WORK ITEM: Every line below between the line holding "(460, 294) = (883, 276): grey" and the line holding "(147, 472) = (503, 132): red", inclusive, should be repeated exactly, and all other lines omitted.

EXERCISE DATA:
----------------

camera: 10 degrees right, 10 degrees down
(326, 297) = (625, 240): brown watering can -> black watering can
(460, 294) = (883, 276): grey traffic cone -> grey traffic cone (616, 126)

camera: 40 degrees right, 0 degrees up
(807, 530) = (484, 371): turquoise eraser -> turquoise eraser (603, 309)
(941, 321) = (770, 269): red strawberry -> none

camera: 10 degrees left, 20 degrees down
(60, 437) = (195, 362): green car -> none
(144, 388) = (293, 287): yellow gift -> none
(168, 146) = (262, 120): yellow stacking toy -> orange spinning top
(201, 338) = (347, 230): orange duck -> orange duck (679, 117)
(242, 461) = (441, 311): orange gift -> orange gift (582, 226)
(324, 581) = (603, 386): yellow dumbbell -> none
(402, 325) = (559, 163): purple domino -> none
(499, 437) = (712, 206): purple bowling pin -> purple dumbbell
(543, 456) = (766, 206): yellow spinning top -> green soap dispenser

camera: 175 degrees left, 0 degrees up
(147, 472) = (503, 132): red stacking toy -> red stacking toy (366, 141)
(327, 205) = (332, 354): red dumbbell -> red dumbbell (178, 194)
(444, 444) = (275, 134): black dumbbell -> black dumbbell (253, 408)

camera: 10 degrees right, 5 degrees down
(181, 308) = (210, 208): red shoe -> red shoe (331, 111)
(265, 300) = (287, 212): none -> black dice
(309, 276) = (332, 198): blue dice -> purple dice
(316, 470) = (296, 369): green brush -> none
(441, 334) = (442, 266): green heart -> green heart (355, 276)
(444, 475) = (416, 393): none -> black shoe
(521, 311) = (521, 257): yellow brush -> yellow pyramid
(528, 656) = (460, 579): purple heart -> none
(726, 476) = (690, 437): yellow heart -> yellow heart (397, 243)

----------------

WRITTEN SOLUTION:
(460, 294) = (883, 276): grey traffic cone -> grey traffic cone (616, 126)

camera: 40 degrees right, 0 degrees up
(807, 530) = (484, 371): turquoise eraser -> turquoise eraser (603, 309)
(941, 321) = (770, 269): red strawberry -> none

camera: 10 degrees left, 20 degrees down
(60, 437) = (195, 362): green car -> none
(144, 388) = (293, 287): yellow gift -> none
(168, 146) = (262, 120): yellow stacking toy -> orange spinning top
(201, 338) = (347, 230): orange duck -> orange duck (679, 117)
(242, 461) = (441, 311): orange gift -> orange gift (582, 226)
(324, 581) = (603, 386): yellow dumbbell -> none
(402, 325) = (559, 163): purple domino -> none
(499, 437) = (712, 206): purple bowling pin -> purple dumbbell
(543, 456) = (766, 206): yellow spinning top -> green soap dispenser

camera: 175 degrees left, 0 degrees up
(147, 472) = (503, 132): red stacking toy -> red stacking toy (366, 141)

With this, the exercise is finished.